START Provided records
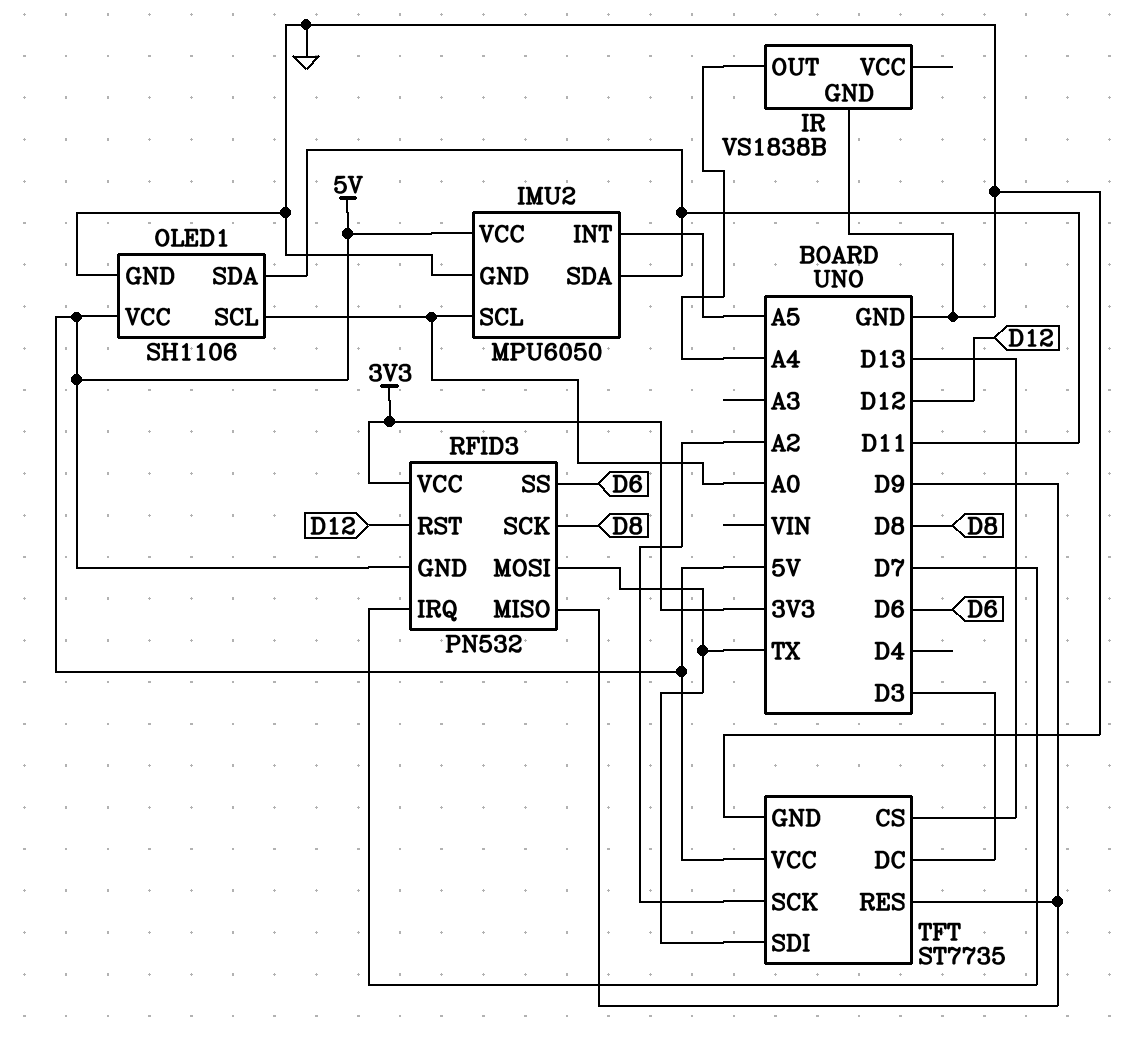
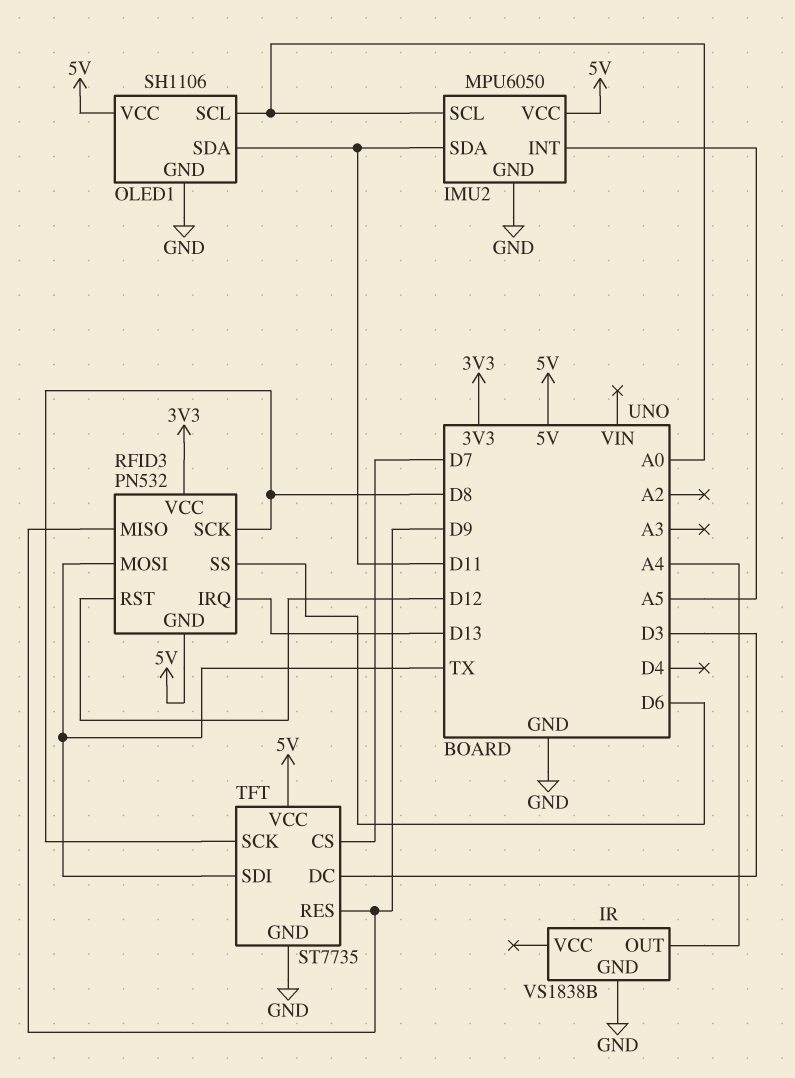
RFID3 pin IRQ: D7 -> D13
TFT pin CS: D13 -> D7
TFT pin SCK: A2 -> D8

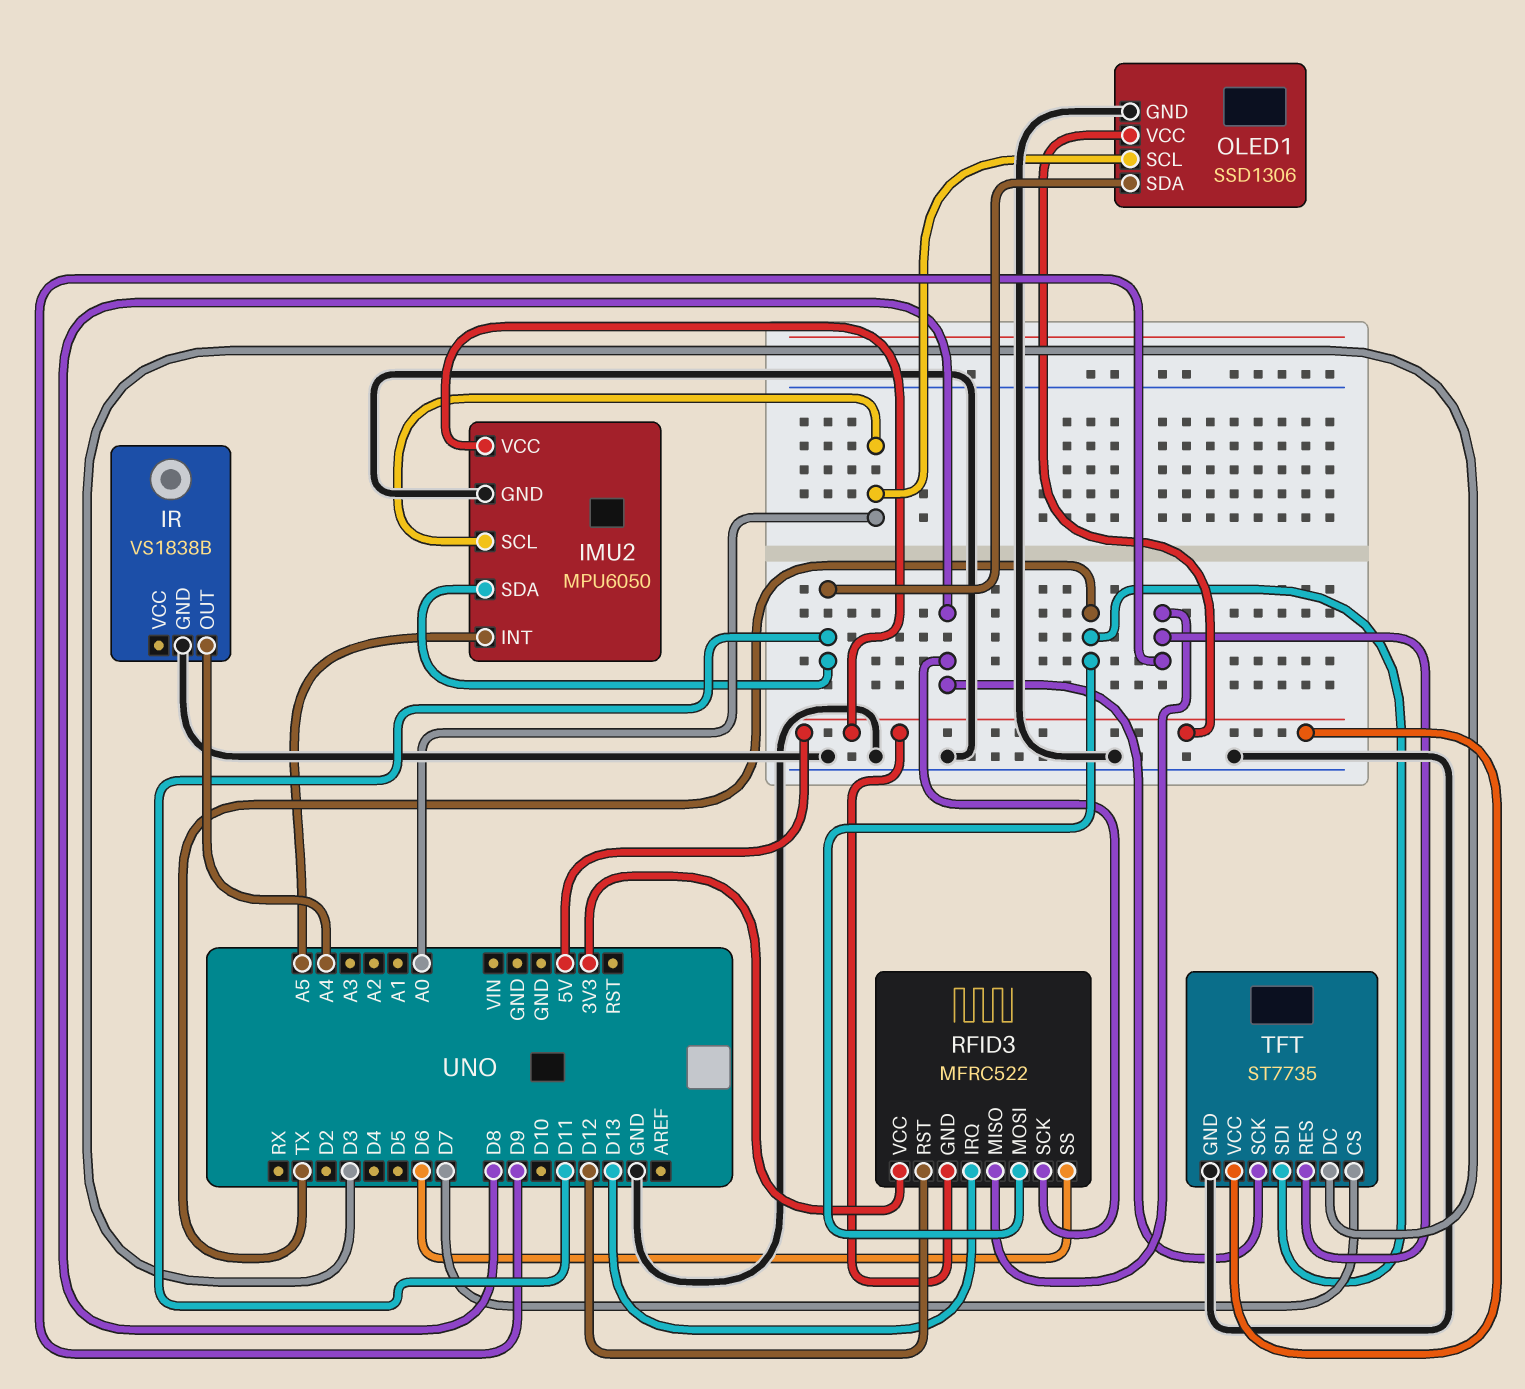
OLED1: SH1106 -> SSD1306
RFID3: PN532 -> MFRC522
END Provided records
What you are asked to do: Restate word for word the lines from the one with "TFT pin CS: D13 -> D7" to the end of the material, both included. Do not include the pictures.

Finished exercise:
TFT pin CS: D13 -> D7
TFT pin SCK: A2 -> D8

OLED1: SH1106 -> SSD1306
RFID3: PN532 -> MFRC522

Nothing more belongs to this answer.